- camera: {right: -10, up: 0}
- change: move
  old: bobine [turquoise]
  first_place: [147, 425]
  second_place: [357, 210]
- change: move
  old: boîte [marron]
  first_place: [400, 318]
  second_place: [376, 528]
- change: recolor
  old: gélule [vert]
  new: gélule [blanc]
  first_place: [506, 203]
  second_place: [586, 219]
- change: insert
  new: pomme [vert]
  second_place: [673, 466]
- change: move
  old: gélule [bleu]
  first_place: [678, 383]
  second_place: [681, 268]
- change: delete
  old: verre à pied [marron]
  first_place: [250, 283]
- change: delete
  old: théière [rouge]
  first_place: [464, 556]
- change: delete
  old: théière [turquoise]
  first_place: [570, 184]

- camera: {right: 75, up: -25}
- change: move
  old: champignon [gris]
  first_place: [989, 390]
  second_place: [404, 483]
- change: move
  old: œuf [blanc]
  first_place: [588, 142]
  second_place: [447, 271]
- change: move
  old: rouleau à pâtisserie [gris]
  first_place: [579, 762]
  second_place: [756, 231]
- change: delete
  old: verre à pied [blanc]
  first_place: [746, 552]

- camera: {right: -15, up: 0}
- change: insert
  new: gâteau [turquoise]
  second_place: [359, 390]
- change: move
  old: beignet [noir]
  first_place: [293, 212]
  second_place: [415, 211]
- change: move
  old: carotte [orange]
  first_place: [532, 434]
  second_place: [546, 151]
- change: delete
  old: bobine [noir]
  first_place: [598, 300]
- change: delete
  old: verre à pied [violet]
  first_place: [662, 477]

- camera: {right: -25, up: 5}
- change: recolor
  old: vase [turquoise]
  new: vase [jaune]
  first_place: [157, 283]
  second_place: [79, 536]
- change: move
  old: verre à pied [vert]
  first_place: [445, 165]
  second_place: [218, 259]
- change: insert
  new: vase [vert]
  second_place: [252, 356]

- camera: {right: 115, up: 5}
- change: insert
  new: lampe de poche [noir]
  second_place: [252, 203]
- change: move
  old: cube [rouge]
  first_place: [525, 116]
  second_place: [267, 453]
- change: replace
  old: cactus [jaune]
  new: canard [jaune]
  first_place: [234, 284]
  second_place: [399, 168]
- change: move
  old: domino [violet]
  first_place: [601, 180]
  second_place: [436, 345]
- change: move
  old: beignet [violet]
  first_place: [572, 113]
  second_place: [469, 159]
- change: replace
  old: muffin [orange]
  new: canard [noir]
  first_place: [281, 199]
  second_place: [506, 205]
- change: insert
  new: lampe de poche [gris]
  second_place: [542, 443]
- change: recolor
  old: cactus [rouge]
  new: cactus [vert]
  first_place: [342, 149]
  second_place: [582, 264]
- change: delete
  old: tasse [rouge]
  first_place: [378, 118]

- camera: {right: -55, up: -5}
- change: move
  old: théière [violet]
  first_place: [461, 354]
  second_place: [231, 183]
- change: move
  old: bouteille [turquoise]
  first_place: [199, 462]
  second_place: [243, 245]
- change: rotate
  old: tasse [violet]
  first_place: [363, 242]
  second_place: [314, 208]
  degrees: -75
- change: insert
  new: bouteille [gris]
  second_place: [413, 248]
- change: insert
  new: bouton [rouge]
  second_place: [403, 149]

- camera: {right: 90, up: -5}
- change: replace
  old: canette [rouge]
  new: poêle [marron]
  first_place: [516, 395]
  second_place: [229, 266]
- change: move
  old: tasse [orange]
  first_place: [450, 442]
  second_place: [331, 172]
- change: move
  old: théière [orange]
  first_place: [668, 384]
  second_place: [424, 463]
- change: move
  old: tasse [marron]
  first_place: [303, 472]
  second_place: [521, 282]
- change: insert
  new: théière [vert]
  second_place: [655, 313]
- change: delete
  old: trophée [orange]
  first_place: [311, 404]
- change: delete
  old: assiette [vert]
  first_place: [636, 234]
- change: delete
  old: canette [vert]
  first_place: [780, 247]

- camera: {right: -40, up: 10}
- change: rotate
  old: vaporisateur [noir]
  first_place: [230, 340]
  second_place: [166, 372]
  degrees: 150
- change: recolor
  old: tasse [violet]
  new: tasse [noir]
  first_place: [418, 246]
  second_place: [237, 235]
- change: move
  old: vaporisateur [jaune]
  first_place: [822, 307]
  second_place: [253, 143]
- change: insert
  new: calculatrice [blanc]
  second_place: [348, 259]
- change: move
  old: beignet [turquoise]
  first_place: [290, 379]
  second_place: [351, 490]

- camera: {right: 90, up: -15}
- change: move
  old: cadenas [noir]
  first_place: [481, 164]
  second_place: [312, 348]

◆ **TASK DIRECTIONS**
Return each entry exactly. Leave none out.

◆ **ANSWER TO THE EXERCISE**
- camera: {right: -10, up: 0}
- change: move
  old: bobine [turquoise]
  first_place: [147, 425]
  second_place: [357, 210]
- change: move
  old: boîte [marron]
  first_place: [400, 318]
  second_place: [376, 528]
- change: recolor
  old: gélule [vert]
  new: gélule [blanc]
  first_place: [506, 203]
  second_place: [586, 219]
- change: insert
  new: pomme [vert]
  second_place: [673, 466]
- change: move
  old: gélule [bleu]
  first_place: [678, 383]
  second_place: [681, 268]
- change: delete
  old: verre à pied [marron]
  first_place: [250, 283]
- change: delete
  old: théière [rouge]
  first_place: [464, 556]
- change: delete
  old: théière [turquoise]
  first_place: [570, 184]

- camera: {right: 75, up: -25}
- change: move
  old: champignon [gris]
  first_place: [989, 390]
  second_place: [404, 483]
- change: move
  old: œuf [blanc]
  first_place: [588, 142]
  second_place: [447, 271]
- change: move
  old: rouleau à pâtisserie [gris]
  first_place: [579, 762]
  second_place: [756, 231]
- change: delete
  old: verre à pied [blanc]
  first_place: [746, 552]

- camera: {right: -15, up: 0}
- change: insert
  new: gâteau [turquoise]
  second_place: [359, 390]
- change: move
  old: beignet [noir]
  first_place: [293, 212]
  second_place: [415, 211]
- change: move
  old: carotte [orange]
  first_place: [532, 434]
  second_place: [546, 151]
- change: delete
  old: bobine [noir]
  first_place: [598, 300]
- change: delete
  old: verre à pied [violet]
  first_place: [662, 477]

- camera: {right: -25, up: 5}
- change: recolor
  old: vase [turquoise]
  new: vase [jaune]
  first_place: [157, 283]
  second_place: [79, 536]
- change: move
  old: verre à pied [vert]
  first_place: [445, 165]
  second_place: [218, 259]
- change: insert
  new: vase [vert]
  second_place: [252, 356]

- camera: {right: 115, up: 5}
- change: insert
  new: lampe de poche [noir]
  second_place: [252, 203]
- change: move
  old: cube [rouge]
  first_place: [525, 116]
  second_place: [267, 453]
- change: replace
  old: cactus [jaune]
  new: canard [jaune]
  first_place: [234, 284]
  second_place: [399, 168]
- change: move
  old: domino [violet]
  first_place: [601, 180]
  second_place: [436, 345]
- change: move
  old: beignet [violet]
  first_place: [572, 113]
  second_place: [469, 159]
- change: replace
  old: muffin [orange]
  new: canard [noir]
  first_place: [281, 199]
  second_place: [506, 205]
- change: insert
  new: lampe de poche [gris]
  second_place: [542, 443]
- change: recolor
  old: cactus [rouge]
  new: cactus [vert]
  first_place: [342, 149]
  second_place: [582, 264]
- change: delete
  old: tasse [rouge]
  first_place: [378, 118]

- camera: {right: -55, up: -5}
- change: move
  old: théière [violet]
  first_place: [461, 354]
  second_place: [231, 183]
- change: move
  old: bouteille [turquoise]
  first_place: [199, 462]
  second_place: [243, 245]
- change: rotate
  old: tasse [violet]
  first_place: [363, 242]
  second_place: [314, 208]
  degrees: -75
- change: insert
  new: bouteille [gris]
  second_place: [413, 248]
- change: insert
  new: bouton [rouge]
  second_place: [403, 149]

- camera: {right: 90, up: -5}
- change: replace
  old: canette [rouge]
  new: poêle [marron]
  first_place: [516, 395]
  second_place: [229, 266]
- change: move
  old: tasse [orange]
  first_place: [450, 442]
  second_place: [331, 172]
- change: move
  old: théière [orange]
  first_place: [668, 384]
  second_place: [424, 463]
- change: move
  old: tasse [marron]
  first_place: [303, 472]
  second_place: [521, 282]
- change: insert
  new: théière [vert]
  second_place: [655, 313]
- change: delete
  old: trophée [orange]
  first_place: [311, 404]
- change: delete
  old: assiette [vert]
  first_place: [636, 234]
- change: delete
  old: canette [vert]
  first_place: [780, 247]

- camera: {right: -40, up: 10}
- change: rotate
  old: vaporisateur [noir]
  first_place: [230, 340]
  second_place: [166, 372]
  degrees: 150
- change: recolor
  old: tasse [violet]
  new: tasse [noir]
  first_place: [418, 246]
  second_place: [237, 235]
- change: move
  old: vaporisateur [jaune]
  first_place: [822, 307]
  second_place: [253, 143]
- change: insert
  new: calculatrice [blanc]
  second_place: [348, 259]
- change: move
  old: beignet [turquoise]
  first_place: [290, 379]
  second_place: [351, 490]

- camera: {right: 90, up: -15}
- change: move
  old: cadenas [noir]
  first_place: [481, 164]
  second_place: [312, 348]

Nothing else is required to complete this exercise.